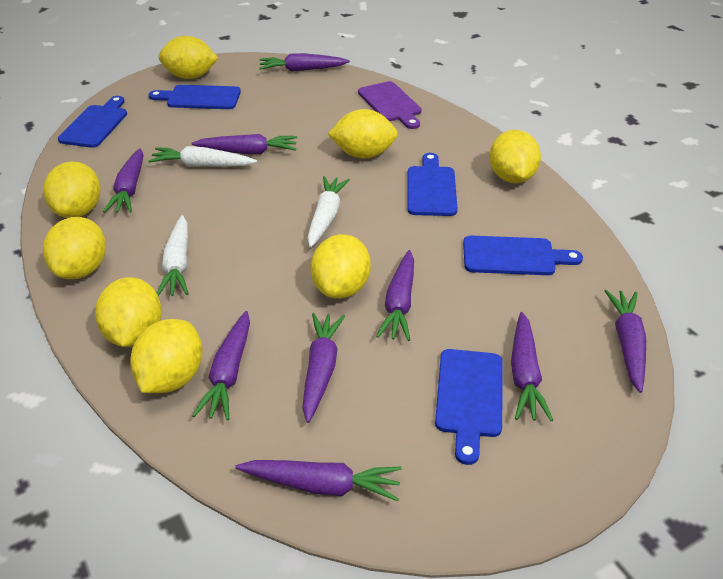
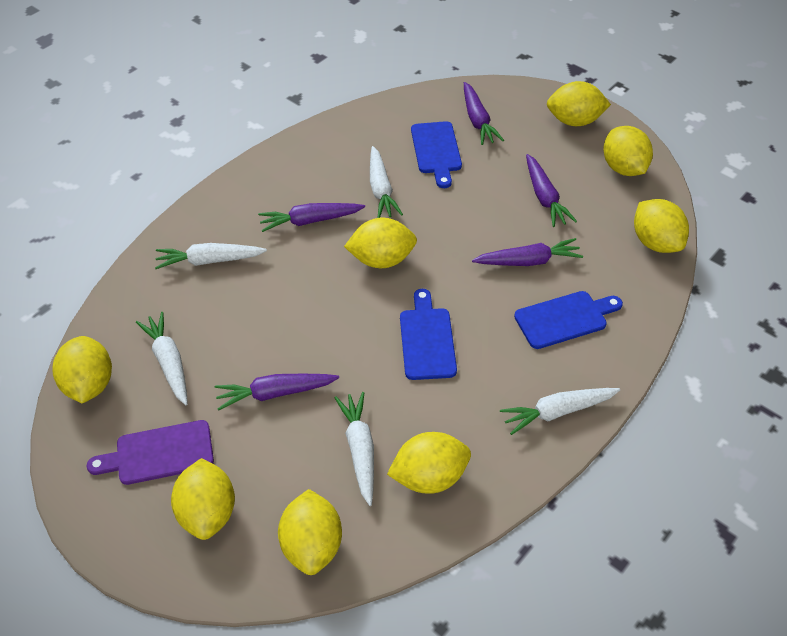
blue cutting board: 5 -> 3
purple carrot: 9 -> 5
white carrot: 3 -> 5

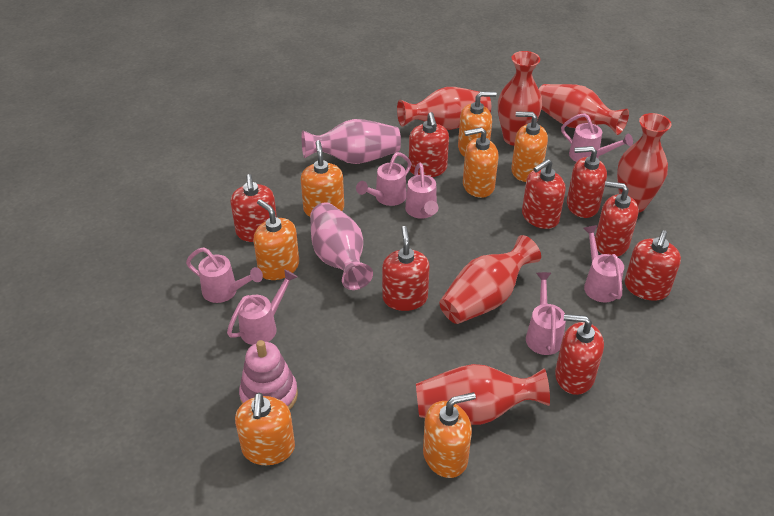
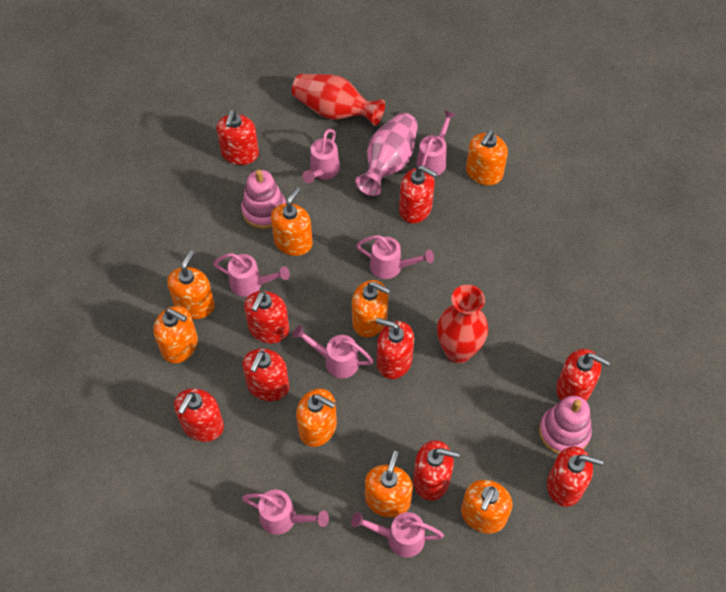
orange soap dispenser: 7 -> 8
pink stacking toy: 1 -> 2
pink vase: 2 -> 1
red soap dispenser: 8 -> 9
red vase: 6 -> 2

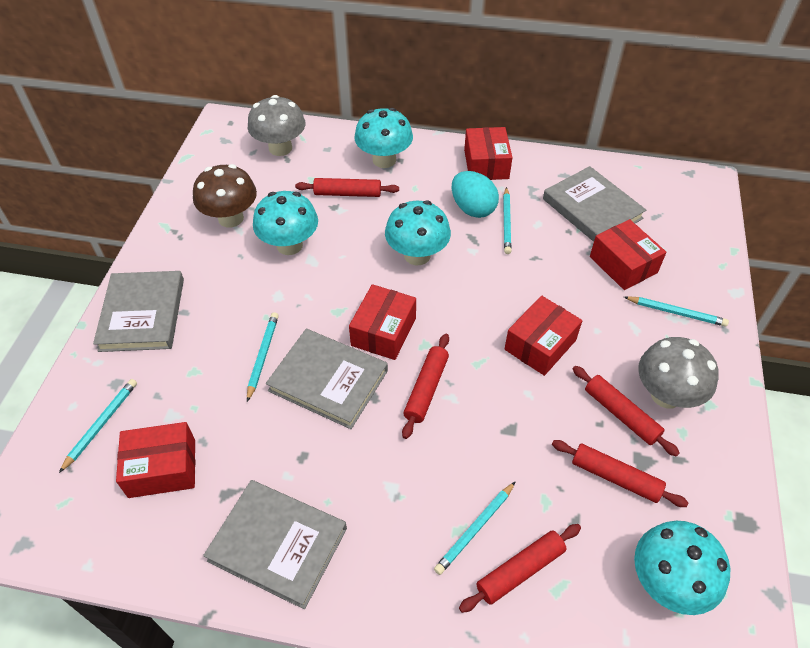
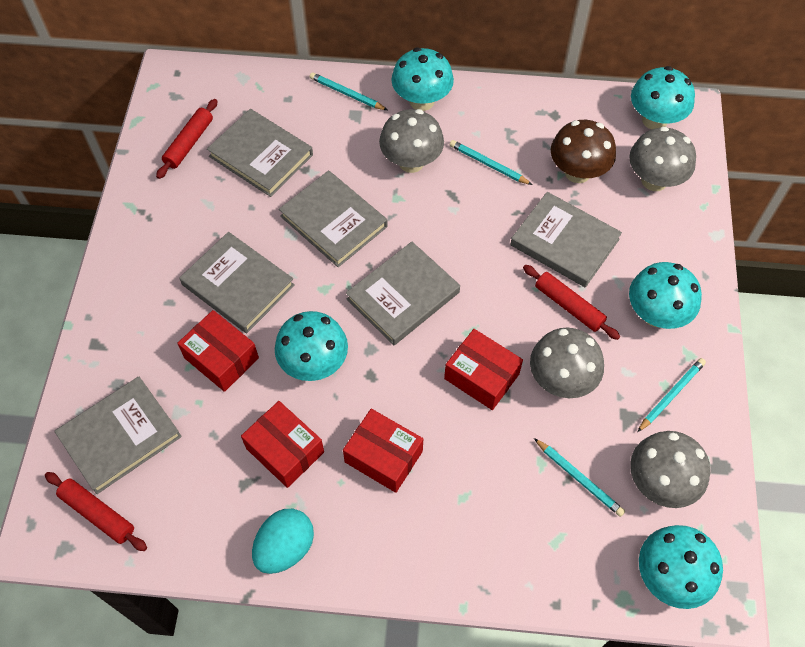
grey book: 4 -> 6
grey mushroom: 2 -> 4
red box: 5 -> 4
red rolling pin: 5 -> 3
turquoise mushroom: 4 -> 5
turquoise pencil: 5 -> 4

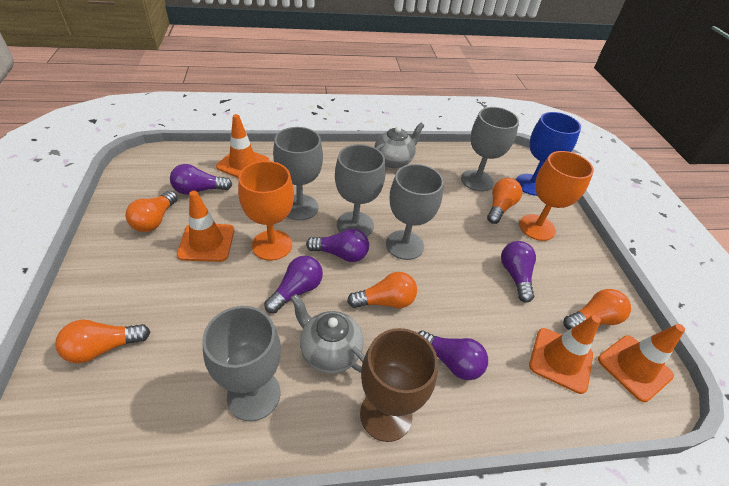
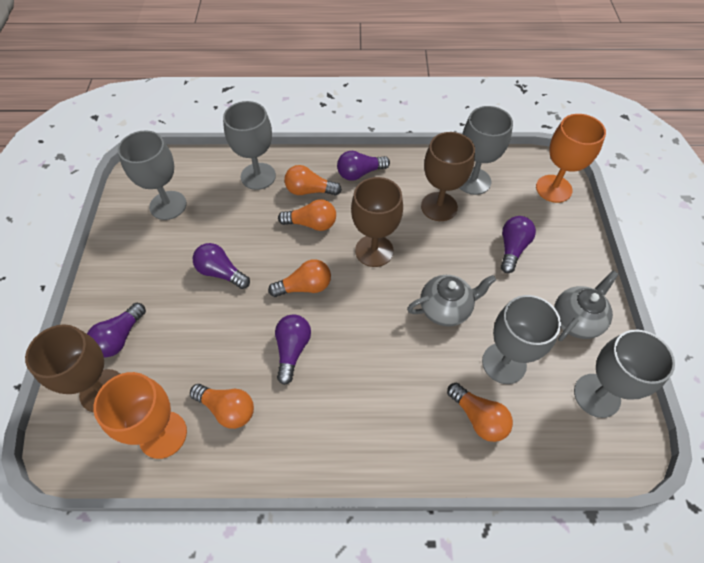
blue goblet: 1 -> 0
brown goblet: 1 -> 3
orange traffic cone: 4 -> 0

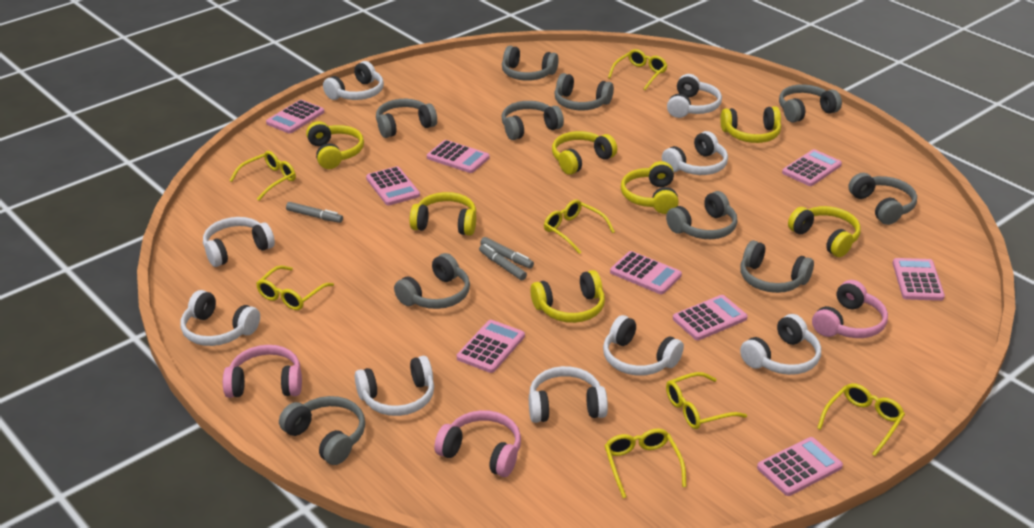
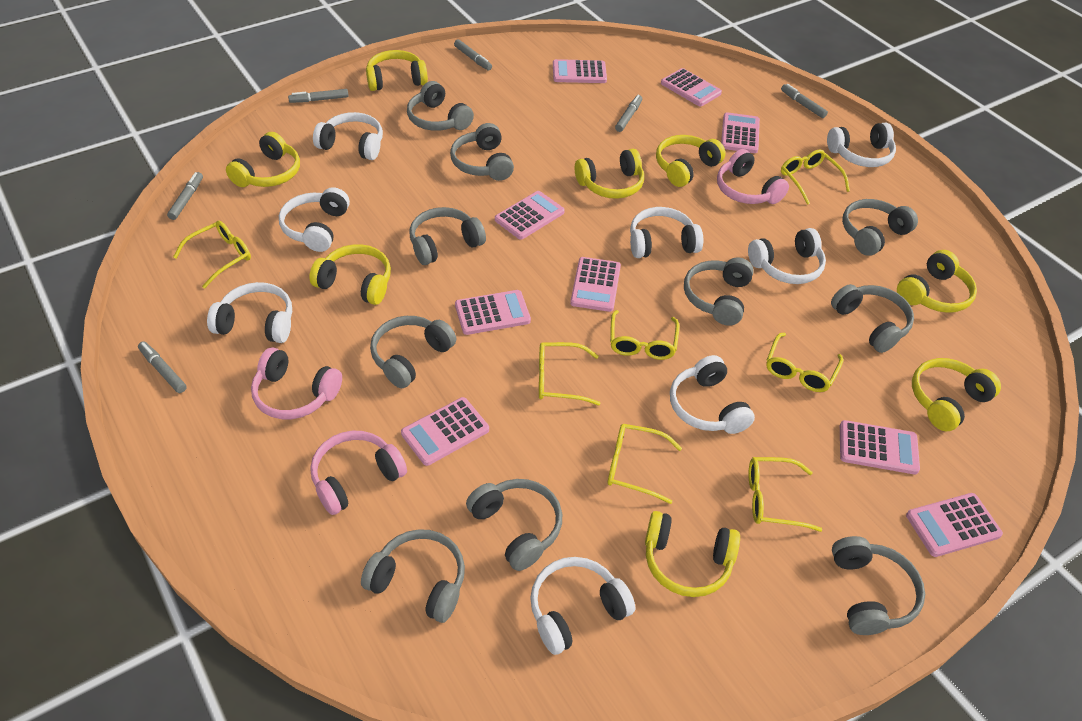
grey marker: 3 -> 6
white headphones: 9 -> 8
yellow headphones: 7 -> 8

=======

Print out all the material above exactly as it appears, omitting the images.

SOLVED PROBLEM
blue cutting board: 5 -> 3
purple carrot: 9 -> 5
white carrot: 3 -> 5

orange soap dispenser: 7 -> 8
pink stacking toy: 1 -> 2
pink vase: 2 -> 1
red soap dispenser: 8 -> 9
red vase: 6 -> 2

grey book: 4 -> 6
grey mushroom: 2 -> 4
red box: 5 -> 4
red rolling pin: 5 -> 3
turquoise mushroom: 4 -> 5
turquoise pencil: 5 -> 4

blue goblet: 1 -> 0
brown goblet: 1 -> 3
orange traffic cone: 4 -> 0

grey marker: 3 -> 6
white headphones: 9 -> 8
yellow headphones: 7 -> 8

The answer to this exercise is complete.